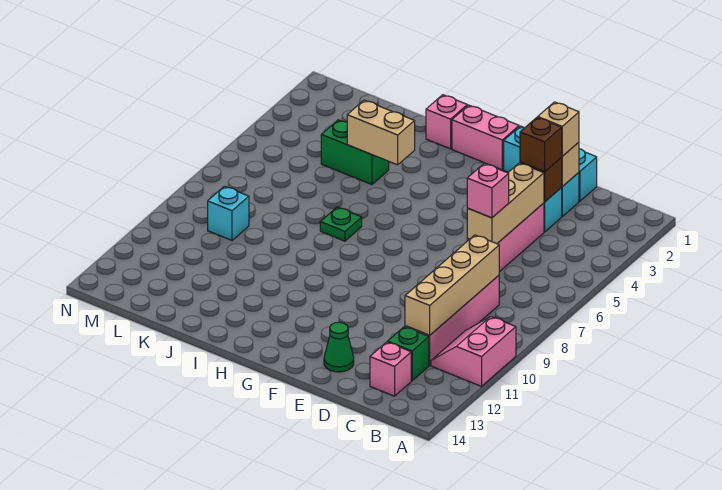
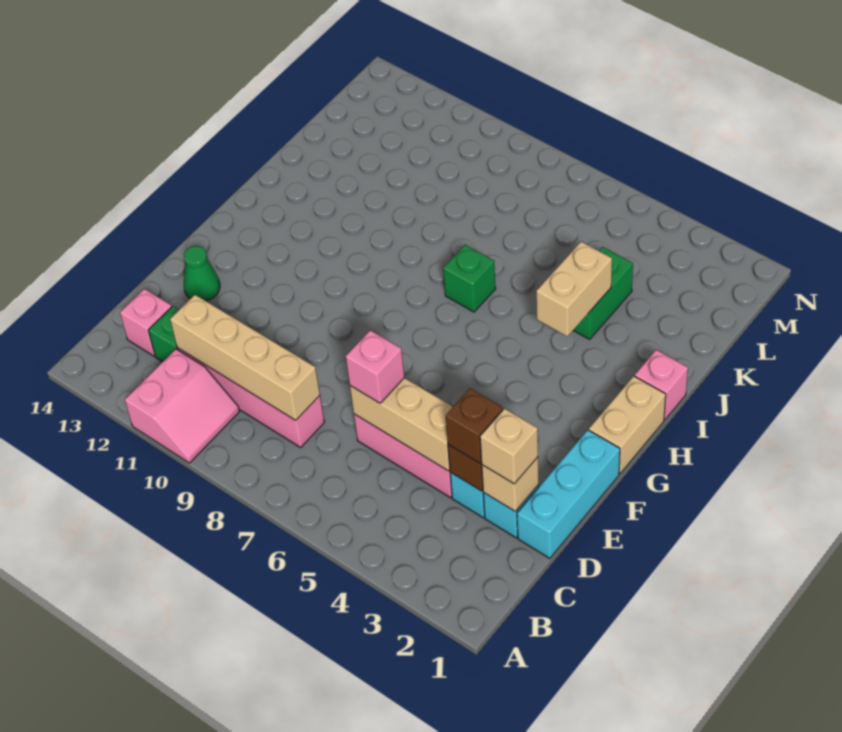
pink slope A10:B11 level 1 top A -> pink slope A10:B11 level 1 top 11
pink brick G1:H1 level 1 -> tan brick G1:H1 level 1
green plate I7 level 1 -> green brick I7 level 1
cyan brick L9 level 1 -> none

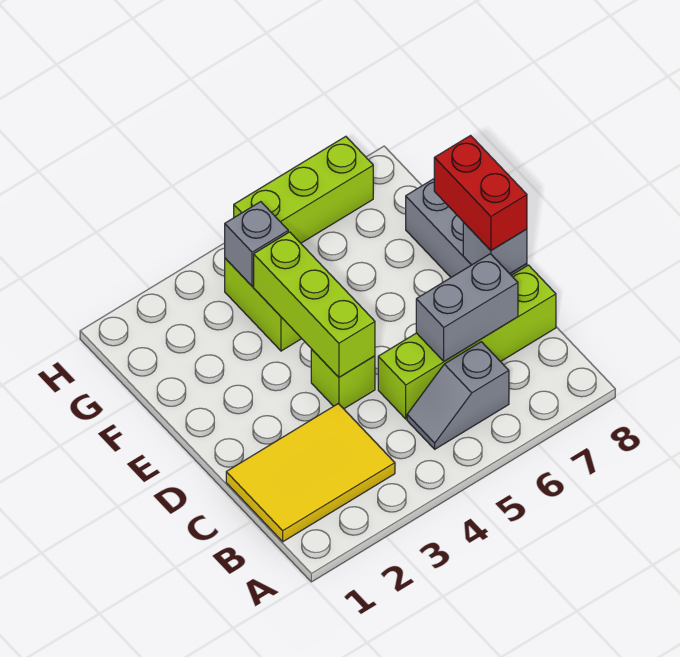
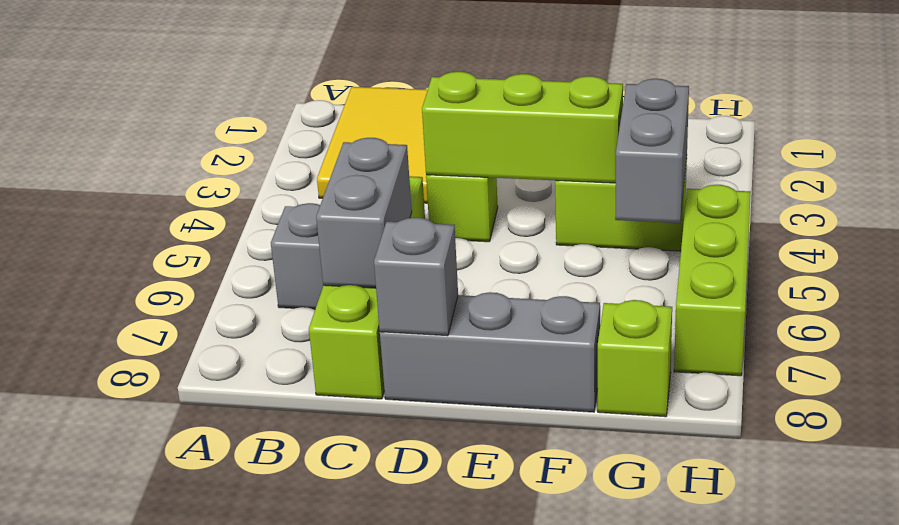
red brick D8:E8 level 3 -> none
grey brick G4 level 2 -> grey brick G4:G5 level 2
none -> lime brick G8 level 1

........

* PROBLEM TO SOLVE
Quote the full listing above word for word; exclude every picture from the copy.

* SOLVED EXERCISE
pink slope A10:B11 level 1 top A -> pink slope A10:B11 level 1 top 11
pink brick G1:H1 level 1 -> tan brick G1:H1 level 1
green plate I7 level 1 -> green brick I7 level 1
cyan brick L9 level 1 -> none

red brick D8:E8 level 3 -> none
grey brick G4 level 2 -> grey brick G4:G5 level 2
none -> lime brick G8 level 1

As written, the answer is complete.